Please transcribe the data below exactly. Leave the pictures out.

── Raw data

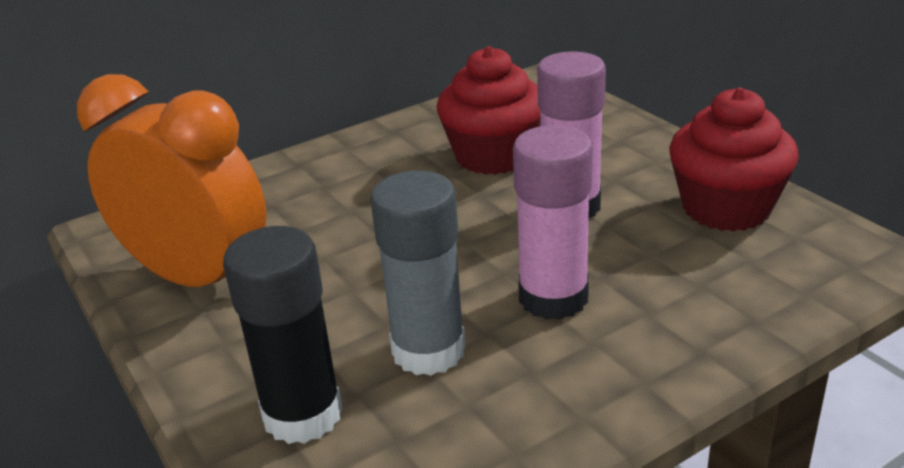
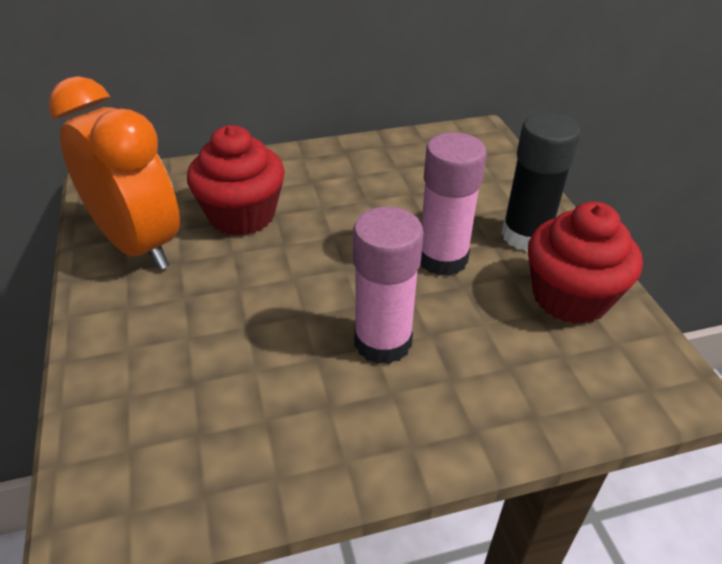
camera: 15 degrees right, 10 degrees up
(302, 415) = (145, 388): black glue stick -> black glue stick (526, 235)
(428, 350) = (263, 360): grey glue stick -> none
(493, 156) = (407, 194): red cupcake -> red cupcake (242, 215)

────

## [Solved problem]
camera: 15 degrees right, 10 degrees up
(302, 415) = (145, 388): black glue stick -> black glue stick (526, 235)
(428, 350) = (263, 360): grey glue stick -> none
(493, 156) = (407, 194): red cupcake -> red cupcake (242, 215)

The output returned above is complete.